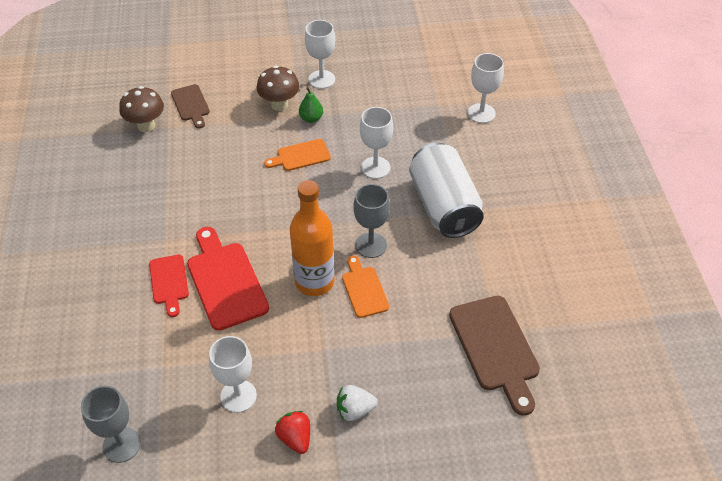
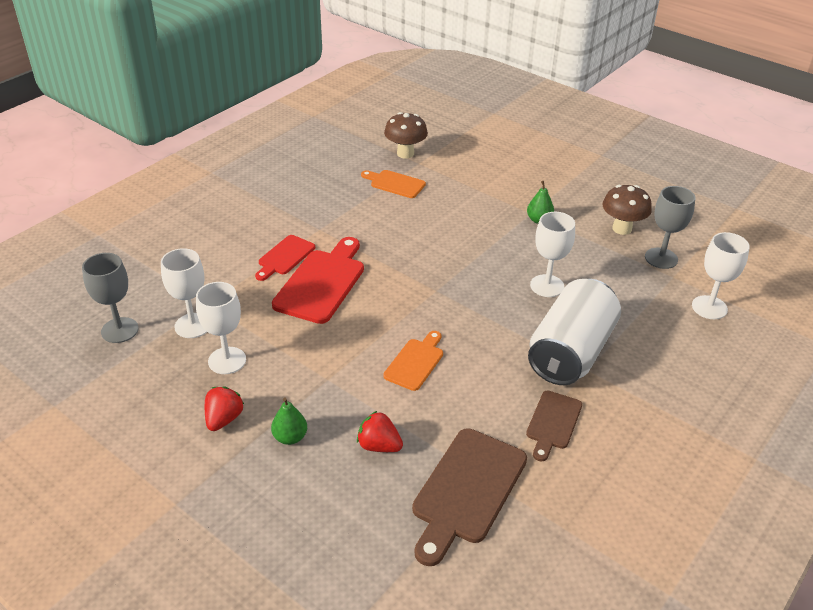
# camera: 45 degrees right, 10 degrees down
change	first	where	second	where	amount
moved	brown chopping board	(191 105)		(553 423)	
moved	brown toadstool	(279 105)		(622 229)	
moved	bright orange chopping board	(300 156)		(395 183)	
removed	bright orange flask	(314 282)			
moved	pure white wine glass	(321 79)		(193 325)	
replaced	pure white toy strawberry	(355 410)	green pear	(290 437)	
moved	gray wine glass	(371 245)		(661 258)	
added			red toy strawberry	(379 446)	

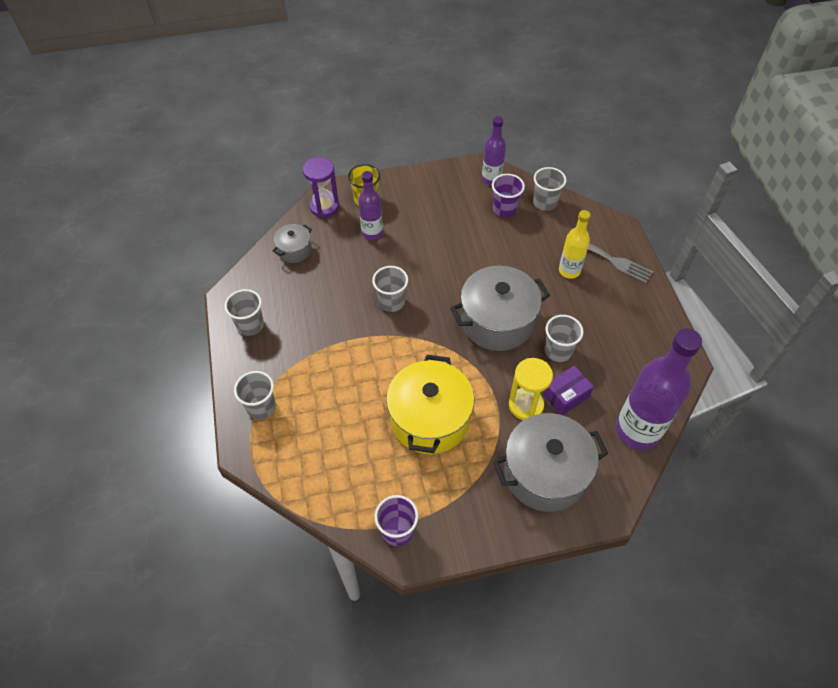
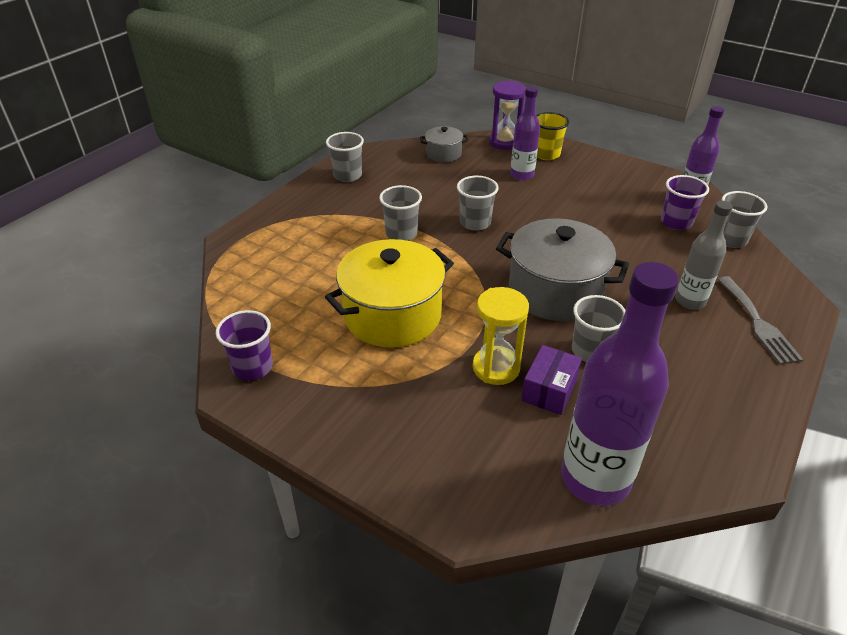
# camera: 45 degrees right, 15 degrees down
change	first	where	second	where	amount
moved	gray cup	(261 407)		(401 233)	
removed	gray pot	(545 473)			
turned	royal purple package	(565 396)		(549 390)	75 degrees counterclockwise
recoloured	yellow flask	(569 271)	gray flask	(690 301)	

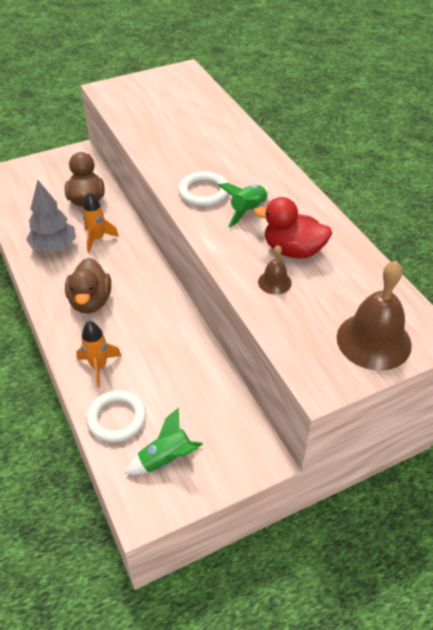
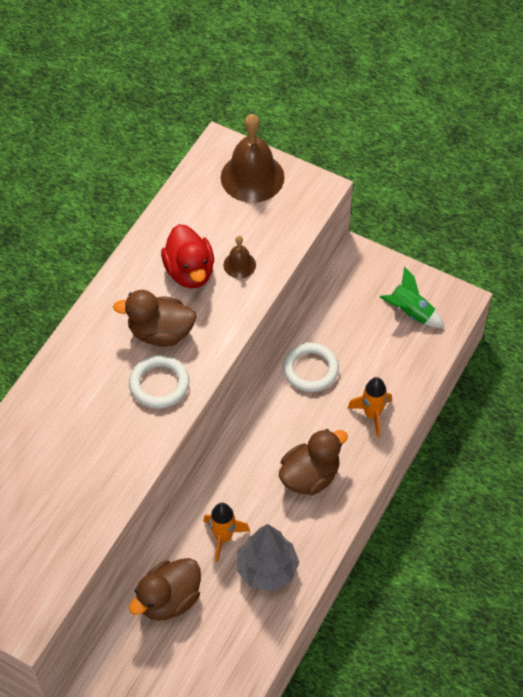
# camera: 125 degrees left, 10 degrees up
change	first	where	second	where	amount
moved	pure white hoop	(117 418)		(310 369)	
replaced	green rocket	(247 211)	brown toy duck	(160 333)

************

**INSTRUCTIONS TO FOLLOW**
Make an exact printout of the listing above, omitting the images.

**SOLUTION**
# camera: 45 degrees right, 10 degrees down
change	first	where	second	where	amount
moved	brown chopping board	(191 105)		(553 423)	
moved	brown toadstool	(279 105)		(622 229)	
moved	bright orange chopping board	(300 156)		(395 183)	
removed	bright orange flask	(314 282)			
moved	pure white wine glass	(321 79)		(193 325)	
replaced	pure white toy strawberry	(355 410)	green pear	(290 437)	
moved	gray wine glass	(371 245)		(661 258)	
added			red toy strawberry	(379 446)	

# camera: 45 degrees right, 15 degrees down
change	first	where	second	where	amount
moved	gray cup	(261 407)		(401 233)	
removed	gray pot	(545 473)			
turned	royal purple package	(565 396)		(549 390)	75 degrees counterclockwise
recoloured	yellow flask	(569 271)	gray flask	(690 301)	

# camera: 125 degrees left, 10 degrees up
change	first	where	second	where	amount
moved	pure white hoop	(117 418)		(310 369)	
replaced	green rocket	(247 211)	brown toy duck	(160 333)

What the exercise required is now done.